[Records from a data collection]

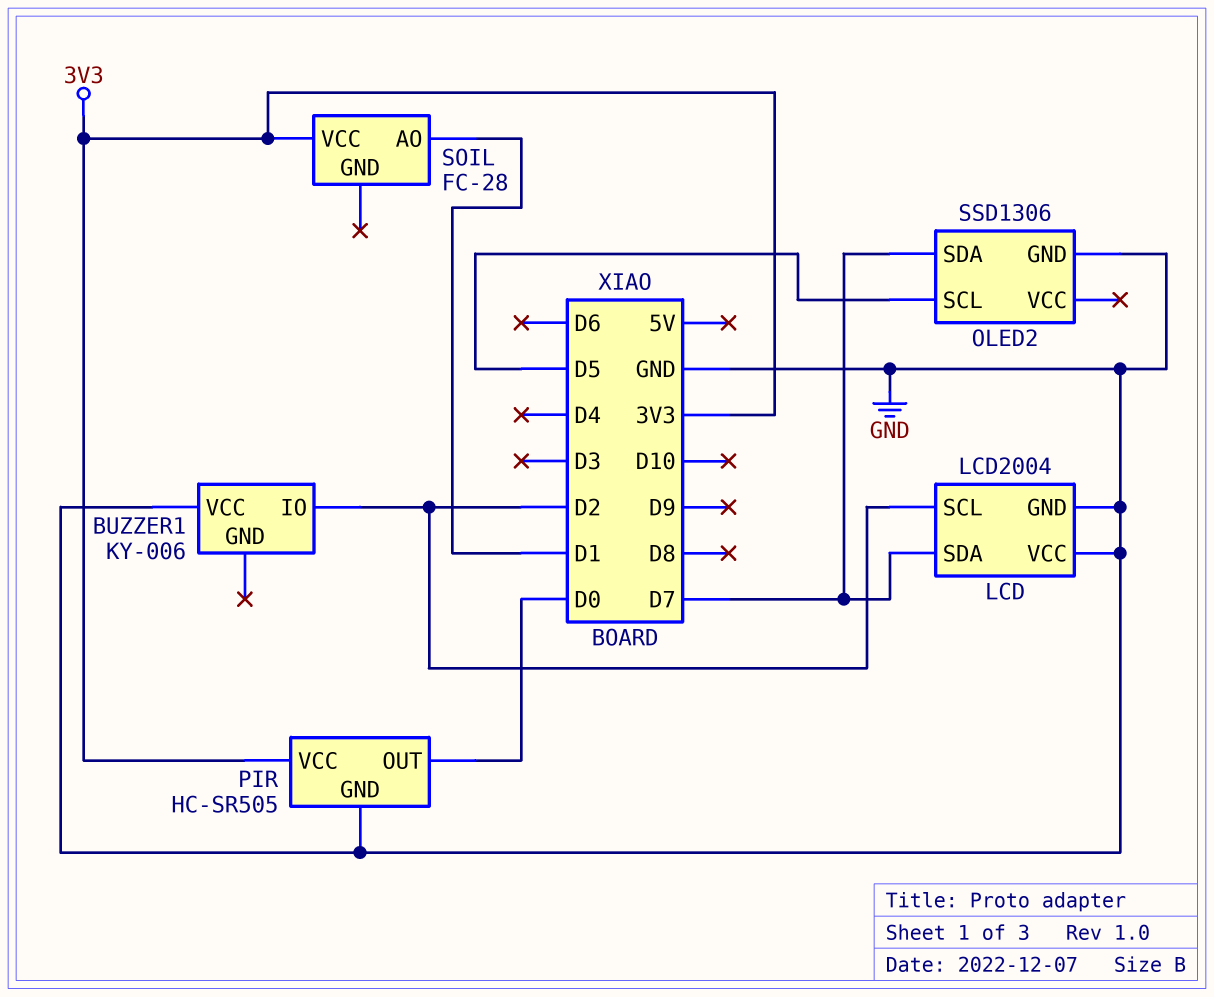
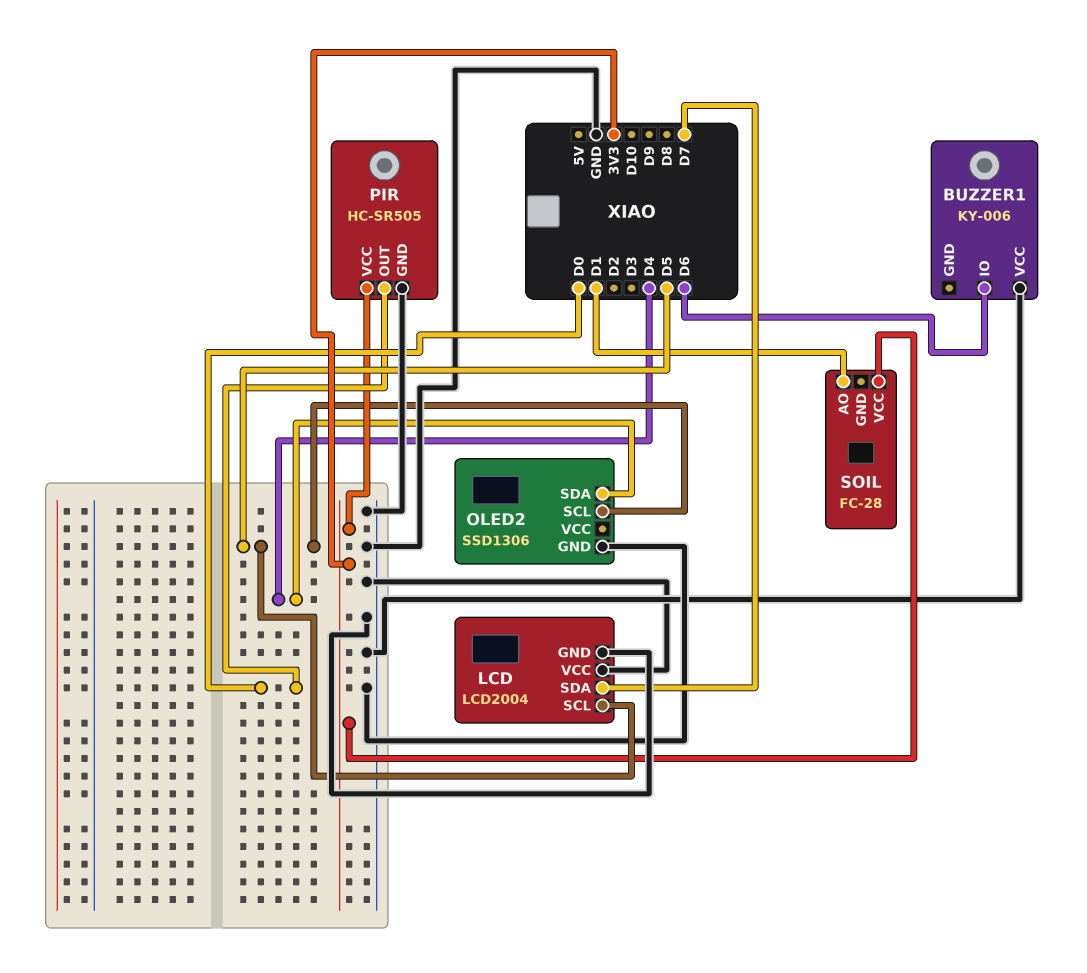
BUZZER1 pin IO: D2 -> D6
LCD pin SCL: D2 -> D5
OLED2 pin SDA: D7 -> D4

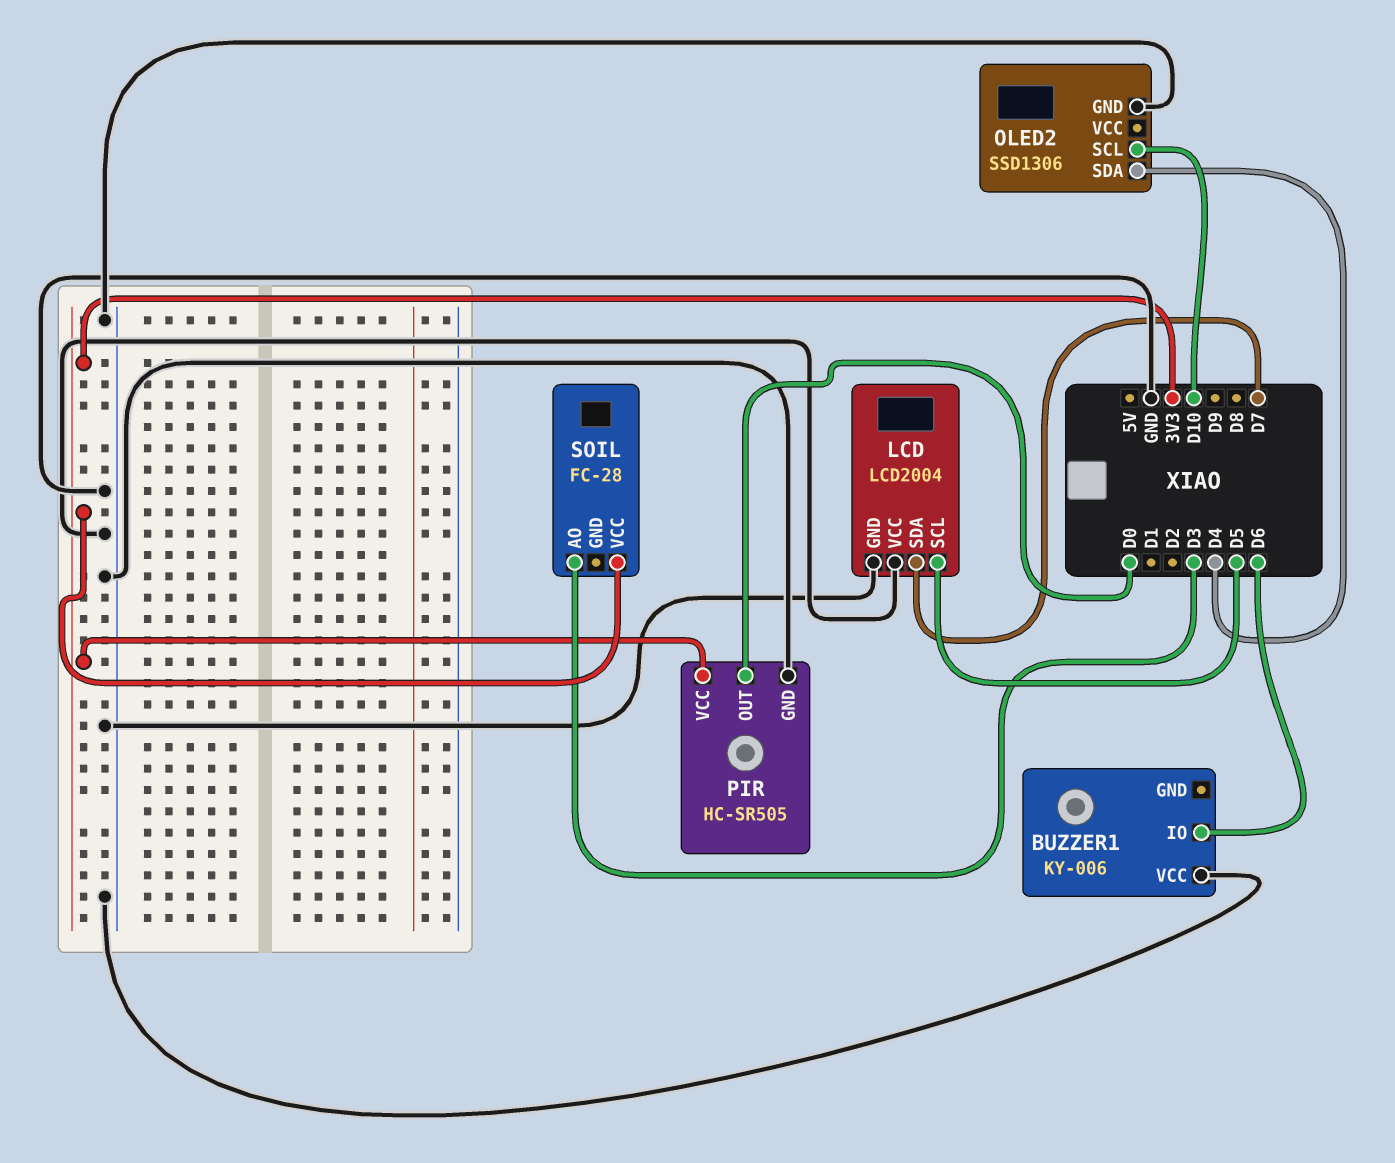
OLED2 pin SCL: D5 -> D10
SOIL pin AO: D1 -> D3

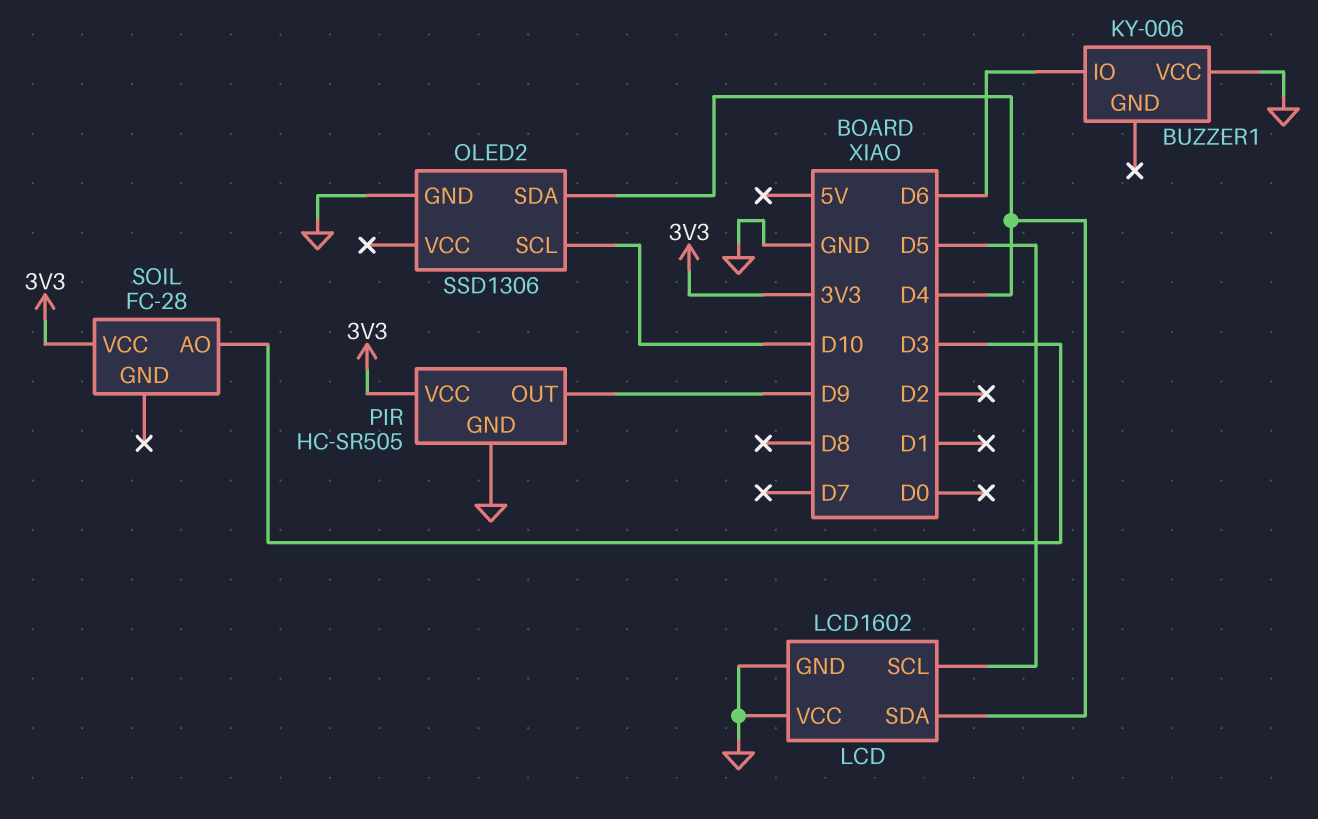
LCD: LCD2004 -> LCD1602
LCD pin SDA: D7 -> D4
PIR pin OUT: D0 -> D9

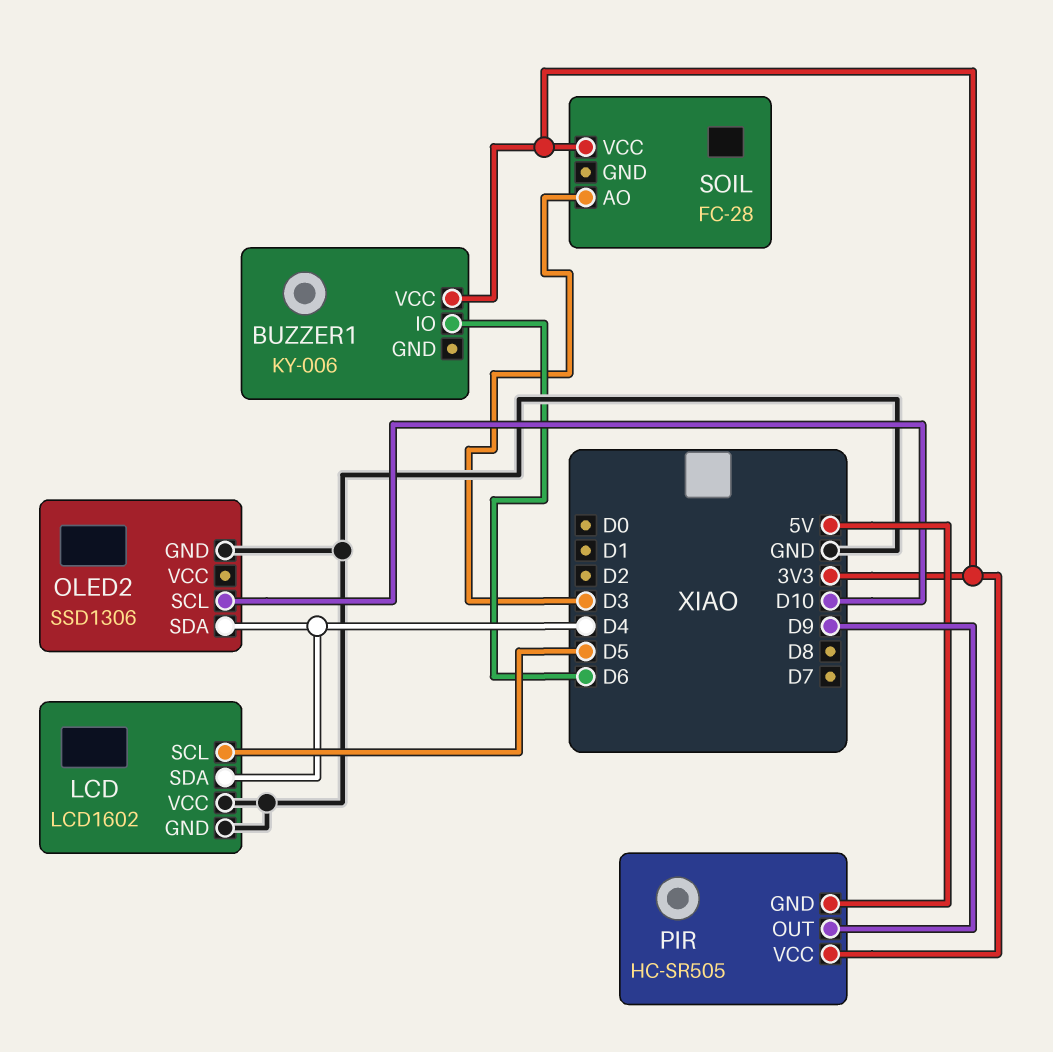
BUZZER1 pin VCC: GND -> 3V3
PIR pin GND: GND -> 5V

Work required:
Please print each entry exactly as given and keep pictures out of it.

Response:
BUZZER1 pin IO: D2 -> D6
LCD pin SCL: D2 -> D5
OLED2 pin SDA: D7 -> D4

OLED2 pin SCL: D5 -> D10
SOIL pin AO: D1 -> D3

LCD: LCD2004 -> LCD1602
LCD pin SDA: D7 -> D4
PIR pin OUT: D0 -> D9

BUZZER1 pin VCC: GND -> 3V3
PIR pin GND: GND -> 5V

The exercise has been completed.